◆ What you are asked to do ◆
Print the entries verbatim, leaving out the images they contain.

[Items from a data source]
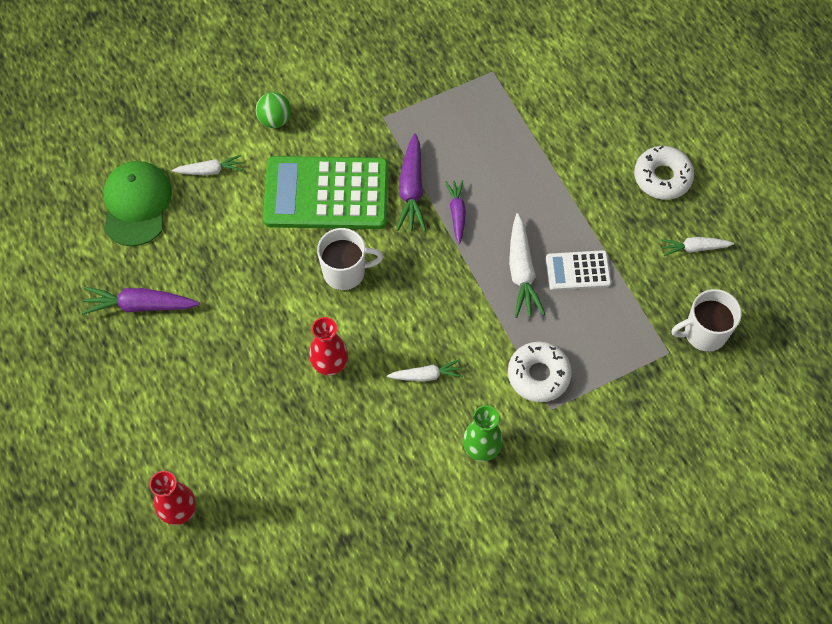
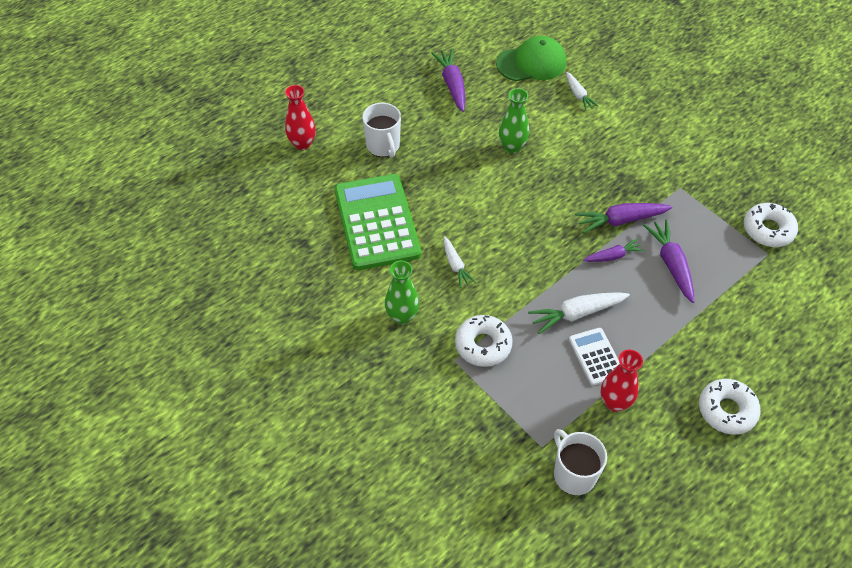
camera: 75 degrees right, 10 degrees down
(268, 267) = (512, 147): none -> green vase
(275, 120) = (641, 121): green ball -> none
(326, 194) = (590, 167): green calculator -> green calculator (376, 222)
(330, 365) = (443, 202): red vase -> red vase (614, 402)
(345, 272) = (526, 194): white mug -> white mug (383, 146)
(463, 59) = (768, 230): none -> white donut
(482, 162) = (671, 264): none -> purple carrot
(694, 248) = (662, 451): white carrot -> none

◆ Written solution ◆
camera: 75 degrees right, 10 degrees down
(268, 267) = (512, 147): none -> green vase
(275, 120) = (641, 121): green ball -> none
(326, 194) = (590, 167): green calculator -> green calculator (376, 222)
(330, 365) = (443, 202): red vase -> red vase (614, 402)
(345, 272) = (526, 194): white mug -> white mug (383, 146)
(463, 59) = (768, 230): none -> white donut
(482, 162) = (671, 264): none -> purple carrot
(694, 248) = (662, 451): white carrot -> none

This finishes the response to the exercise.